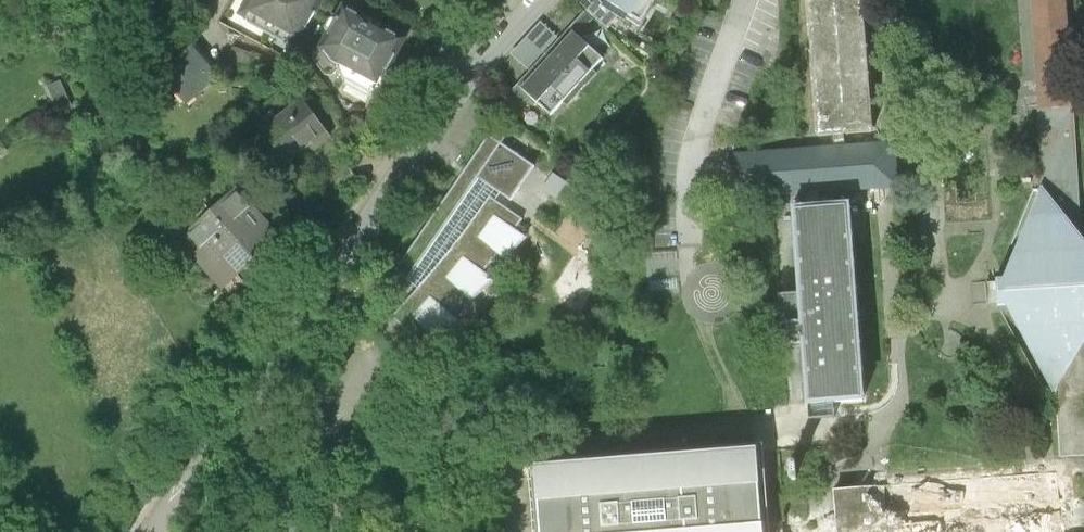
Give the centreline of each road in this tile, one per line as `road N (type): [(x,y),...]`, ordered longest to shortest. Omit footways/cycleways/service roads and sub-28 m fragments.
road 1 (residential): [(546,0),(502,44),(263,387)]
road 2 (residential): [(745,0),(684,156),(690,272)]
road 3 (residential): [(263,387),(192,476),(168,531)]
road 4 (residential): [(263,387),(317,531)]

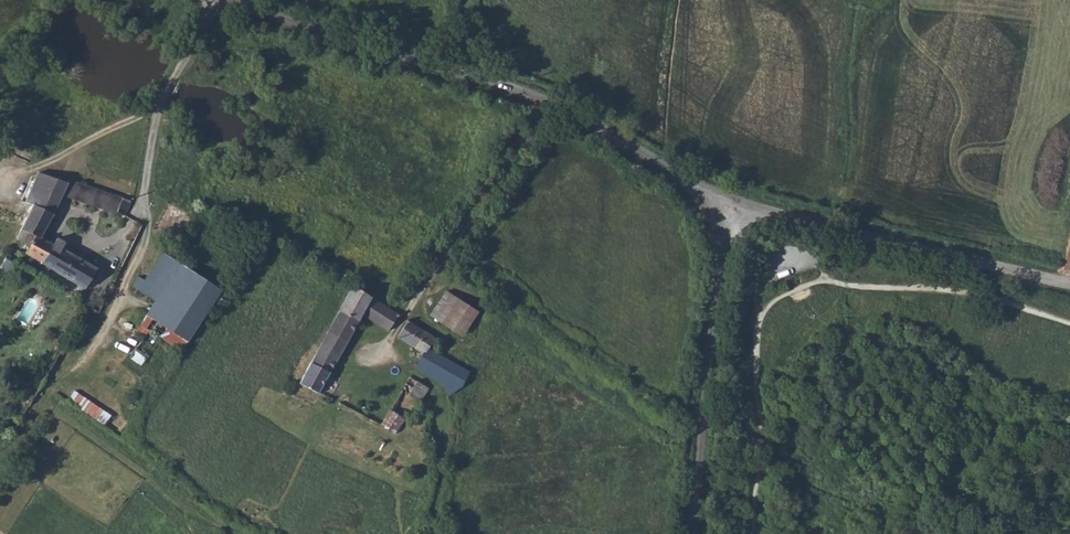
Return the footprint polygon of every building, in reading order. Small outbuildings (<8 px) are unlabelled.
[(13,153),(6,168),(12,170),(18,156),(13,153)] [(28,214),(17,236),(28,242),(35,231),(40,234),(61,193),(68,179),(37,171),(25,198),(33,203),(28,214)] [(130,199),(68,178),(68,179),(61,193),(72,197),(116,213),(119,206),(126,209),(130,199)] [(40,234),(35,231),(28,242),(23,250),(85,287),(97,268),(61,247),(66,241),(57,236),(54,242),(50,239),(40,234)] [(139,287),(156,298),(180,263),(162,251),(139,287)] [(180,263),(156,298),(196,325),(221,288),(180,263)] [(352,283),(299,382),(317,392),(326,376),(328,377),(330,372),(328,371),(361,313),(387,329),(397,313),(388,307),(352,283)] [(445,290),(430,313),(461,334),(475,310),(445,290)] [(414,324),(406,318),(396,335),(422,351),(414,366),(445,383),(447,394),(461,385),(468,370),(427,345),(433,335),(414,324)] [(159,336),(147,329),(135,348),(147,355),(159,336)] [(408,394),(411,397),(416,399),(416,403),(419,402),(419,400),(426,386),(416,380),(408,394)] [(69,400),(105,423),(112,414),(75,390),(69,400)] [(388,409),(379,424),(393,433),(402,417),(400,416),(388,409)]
::::::::::
§ What this task involves: Write out every record above exactly as it stands, but leave out the pictures.

§ Response area:
Give the centreline of each road in this tile, one per line as `road N (type): [(x,y),...]`, ordered longest to shortest. Omit footways/cycleways/service roads and sub-28 m fragments.
road 1 (residential): [(546,0),(502,44),(263,387)]
road 2 (residential): [(745,0),(684,156),(690,272)]
road 3 (residential): [(263,387),(192,476),(168,531)]
road 4 (residential): [(263,387),(317,531)]

Return the footprint polygon of every building, in reading order. Small outbuildings (<8 px) are unlabelled.
[(13,153),(6,168),(12,170),(18,156),(13,153)] [(28,214),(17,236),(28,242),(35,231),(40,234),(61,193),(68,179),(37,171),(25,198),(33,203),(28,214)] [(130,199),(68,178),(68,179),(61,193),(72,197),(116,213),(119,206),(126,209),(130,199)] [(40,234),(35,231),(28,242),(23,250),(85,287),(97,268),(61,247),(66,241),(57,236),(54,242),(50,239),(40,234)] [(139,287),(156,298),(180,263),(162,251),(139,287)] [(180,263),(156,298),(196,325),(221,288),(180,263)] [(352,283),(299,382),(317,392),(326,376),(328,377),(330,372),(328,371),(361,313),(387,329),(397,313),(388,307),(352,283)] [(445,290),(430,313),(461,334),(475,310),(445,290)] [(414,324),(406,318),(396,335),(422,351),(414,366),(445,383),(447,394),(461,385),(468,370),(427,345),(433,335),(414,324)] [(159,336),(147,329),(135,348),(147,355),(159,336)] [(408,394),(411,397),(416,399),(416,403),(419,402),(419,400),(426,386),(416,380),(408,394)] [(69,400),(105,423),(112,414),(75,390),(69,400)] [(388,409),(379,424),(393,433),(402,417),(400,416),(388,409)]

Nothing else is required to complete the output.